=== Begin Enclosure ===

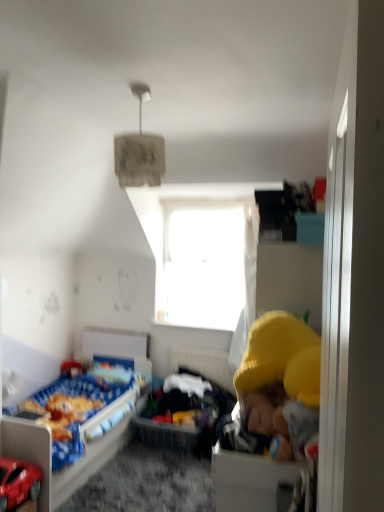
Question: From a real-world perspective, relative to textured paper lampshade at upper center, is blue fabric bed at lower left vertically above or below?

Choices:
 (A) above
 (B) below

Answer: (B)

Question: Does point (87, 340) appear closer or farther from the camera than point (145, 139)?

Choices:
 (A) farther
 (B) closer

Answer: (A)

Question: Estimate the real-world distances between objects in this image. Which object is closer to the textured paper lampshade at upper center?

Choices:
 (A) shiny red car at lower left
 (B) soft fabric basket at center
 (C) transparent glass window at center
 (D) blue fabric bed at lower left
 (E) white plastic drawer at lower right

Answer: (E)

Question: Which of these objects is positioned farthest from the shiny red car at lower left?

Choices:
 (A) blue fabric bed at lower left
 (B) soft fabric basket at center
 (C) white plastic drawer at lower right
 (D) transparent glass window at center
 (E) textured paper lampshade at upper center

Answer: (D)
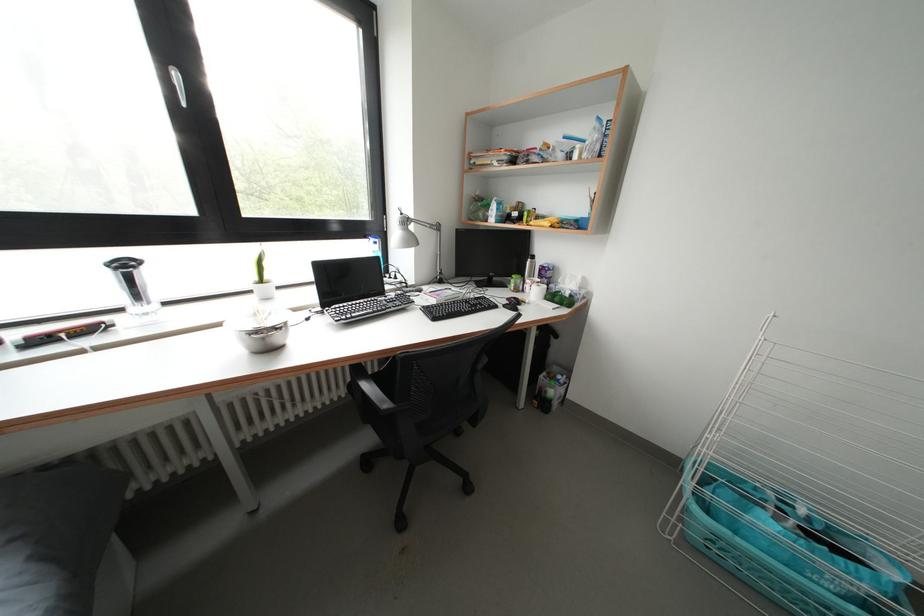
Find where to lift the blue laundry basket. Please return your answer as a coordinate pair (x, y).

=== End Enclosure ===

■ Task prompt
Copy out all of the lines above verbatim, omitting the pictures.

■ Solution to the exercise
Question: From a real-world perspective, relative to textured paper lampshade at upper center, is blue fabric bed at lower left vertically above or below?

Choices:
 (A) above
 (B) below

Answer: (B)

Question: Does point (87, 340) appear closer or farther from the camera than point (145, 139)?

Choices:
 (A) farther
 (B) closer

Answer: (A)

Question: Estimate the real-world distances between objects in this image. Which object is closer to the textured paper lampshade at upper center?

Choices:
 (A) shiny red car at lower left
 (B) soft fabric basket at center
 (C) transparent glass window at center
 (D) blue fabric bed at lower left
 (E) white plastic drawer at lower right

Answer: (E)

Question: Which of these objects is positioned farthest from the shiny red car at lower left?

Choices:
 (A) blue fabric bed at lower left
 (B) soft fabric basket at center
 (C) white plastic drawer at lower right
 (D) transparent glass window at center
 (E) textured paper lampshade at upper center

Answer: (D)
Find where to lift the blue laundry basket. Please return your answer as a coordinate pair (x, y).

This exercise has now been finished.